┌──
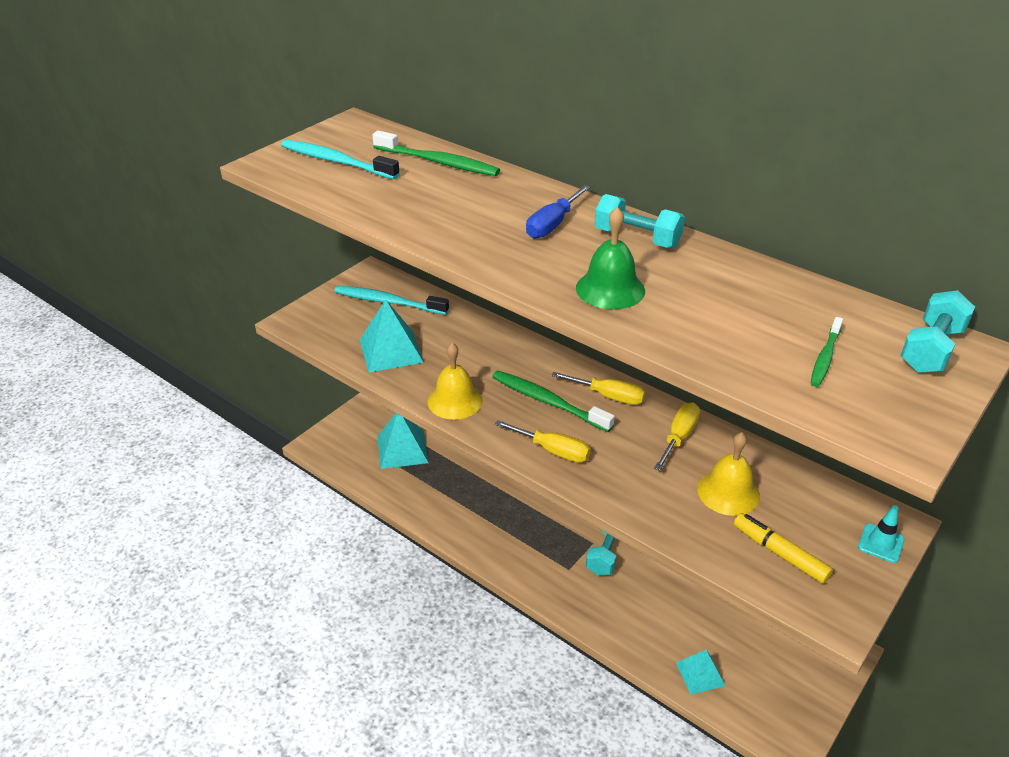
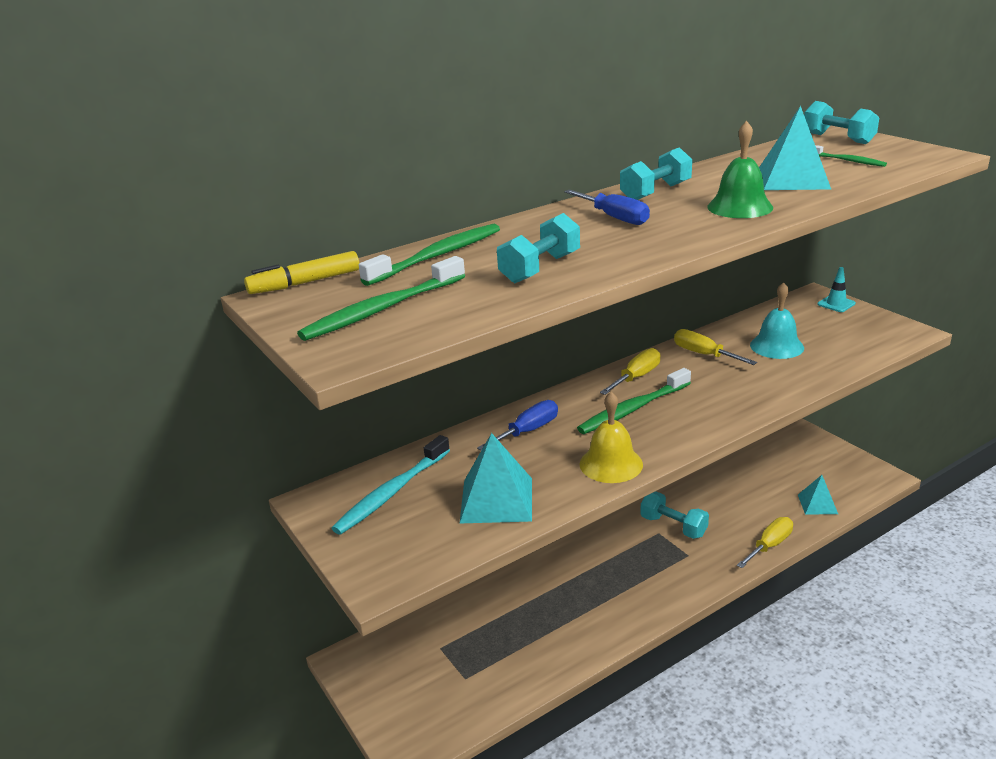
camera: 70 degrees left, 10 degrees down
(336, 161) = (382, 309): turquoise toothbrush -> green toothbrush
(402, 449) = (461, 657): turquoise pyramid -> turquoise pyramid (792, 179)
(422, 207) = (540, 268): none -> turquoise dumbbell
(490, 348) = (528, 431): none -> blue screwdriver
(553, 450) = (707, 416): yellow screwdriver -> yellow screwdriver (770, 545)
(728, 492) = (776, 346): yellow bell -> turquoise bell
(779, 553) = (846, 339): yellow marker -> yellow marker (305, 283)

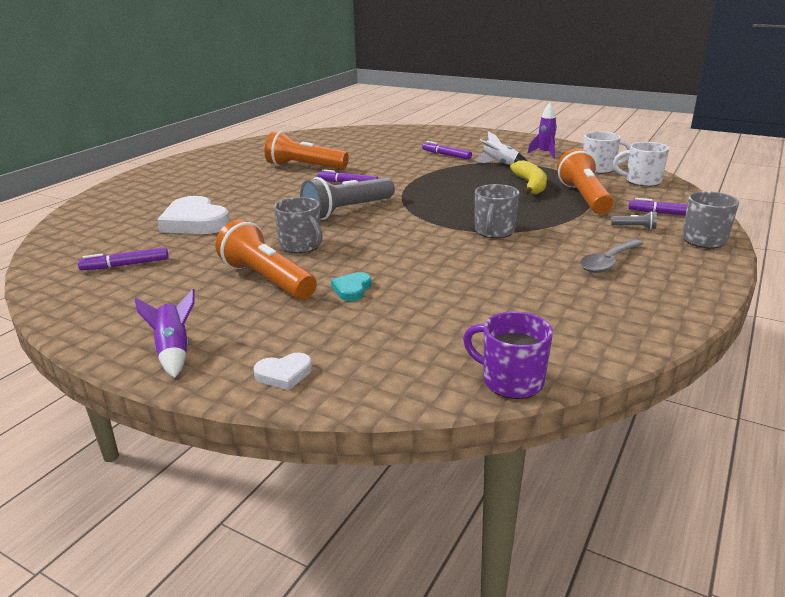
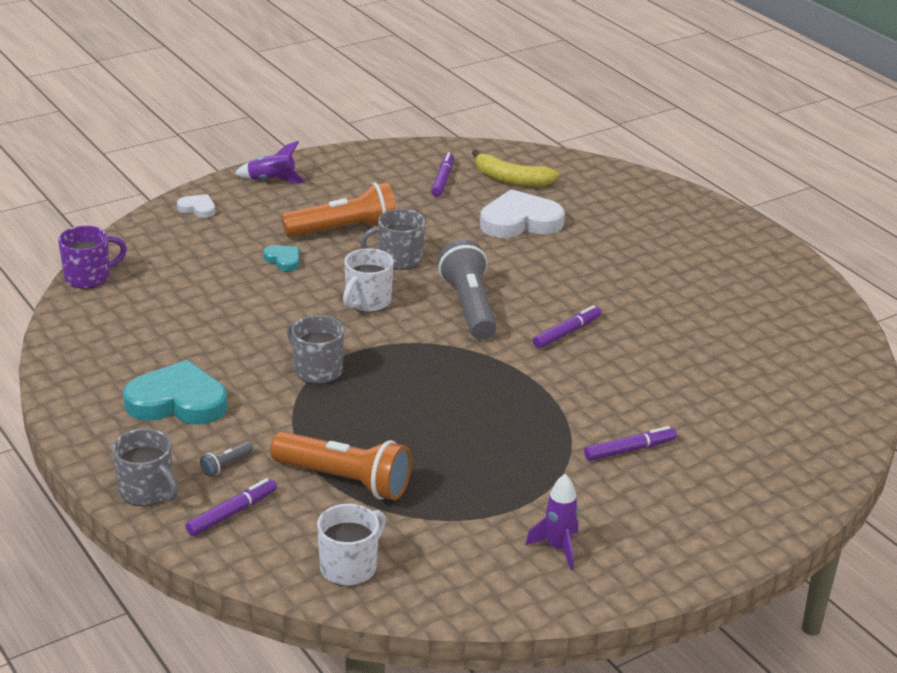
camera: 115 degrees right, 5 degrees up
(284, 374) = (198, 208): white heart -> white heart turned 105 degrees clockwise
(304, 167) = (665, 321): orange flashlight -> none
(499, 164) = (542, 478): white rocket -> none
(530, 185) = (429, 461): yellow banana -> yellow banana (511, 179)
(599, 169) = (436, 560): white mug -> white mug (367, 302)
(608, 262) = (177, 401): grey spoon -> turquoise heart

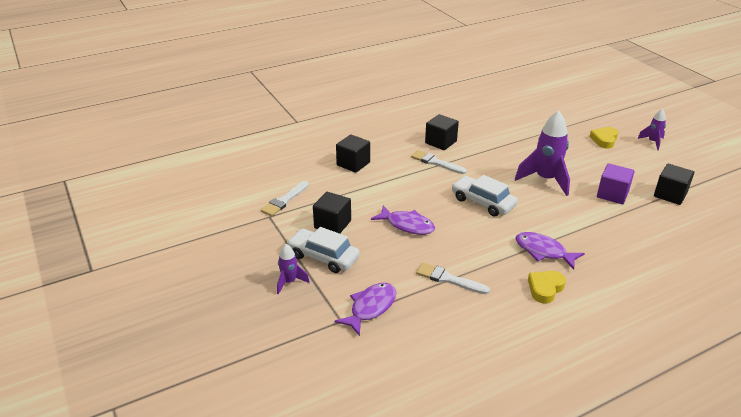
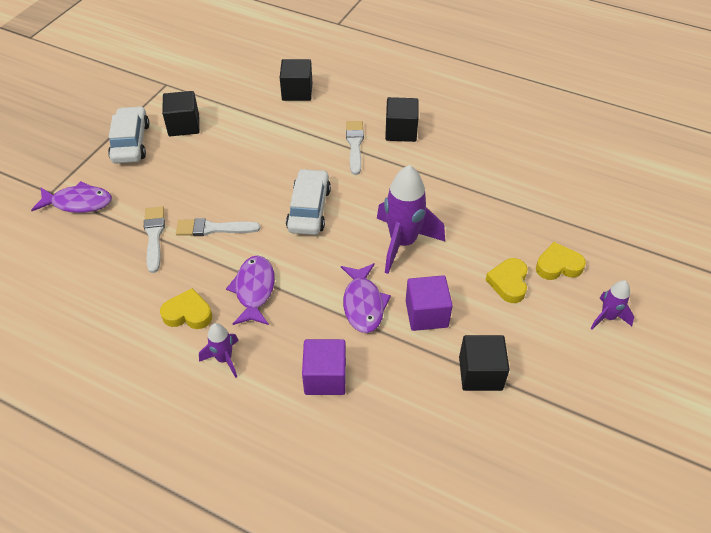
camera: 55 degrees right, 15 degrees up
(284, 200) = (197, 81): white brush -> white brush (213, 228)
(289, 282) = (82, 140): purple rocket -> purple rocket (224, 359)
(407, 225) = (221, 172): purple fish -> purple fish (363, 304)
(606, 159) = (508, 283): none -> yellow heart
(642, 250) = (325, 377): none -> purple cube

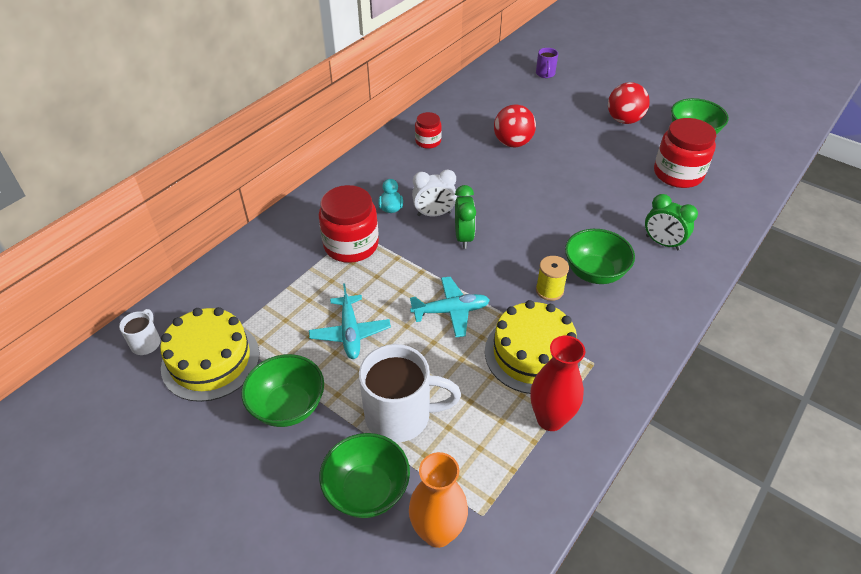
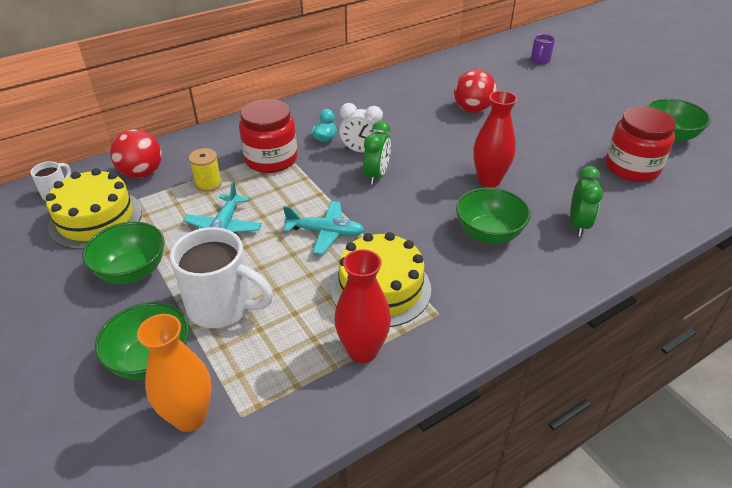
camera: 20 degrees right, 5 degrees down
(428, 141) = (392, 94): red jar -> none
(549, 290) = (432, 238): yellow spool -> yellow spool (208, 184)
(566, 217) = (489, 180): none -> red vase
(624, 120) = (599, 111): red ball -> red ball (142, 173)
(662, 243) = (578, 224): green clock -> green clock turned 135 degrees counterclockwise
└──
PROBLEM STATEMENT:
A word-for-word copy of the lines from the start of the listing through the line containing "(566, 217) = (489, 180): none -> red vase" is the answer. Pictures stay out of it.

RESPONSE:
camera: 70 degrees left, 10 degrees down
(336, 161) = (382, 309): turquoise toothbrush -> green toothbrush
(402, 449) = (461, 657): turquoise pyramid -> turquoise pyramid (792, 179)
(422, 207) = (540, 268): none -> turquoise dumbbell
(490, 348) = (528, 431): none -> blue screwdriver
(553, 450) = (707, 416): yellow screwdriver -> yellow screwdriver (770, 545)
(728, 492) = (776, 346): yellow bell -> turquoise bell
(779, 553) = (846, 339): yellow marker -> yellow marker (305, 283)

camera: 115 degrees right, 5 degrees up
(284, 374) = (198, 208): white heart -> white heart turned 105 degrees clockwise
(304, 167) = (665, 321): orange flashlight -> none
(499, 164) = (542, 478): white rocket -> none
(530, 185) = (429, 461): yellow banana -> yellow banana (511, 179)
(599, 169) = (436, 560): white mug -> white mug (367, 302)
(608, 262) = (177, 401): grey spoon -> turquoise heart

camera: 55 degrees right, 15 degrees up
(284, 200) = (197, 81): white brush -> white brush (213, 228)
(289, 282) = (82, 140): purple rocket -> purple rocket (224, 359)
(407, 225) = (221, 172): purple fish -> purple fish (363, 304)
(606, 159) = (508, 283): none -> yellow heart
(642, 250) = (325, 377): none -> purple cube

camera: 20 degrees right, 5 degrees down
(428, 141) = (392, 94): red jar -> none
(549, 290) = (432, 238): yellow spool -> yellow spool (208, 184)
(566, 217) = (489, 180): none -> red vase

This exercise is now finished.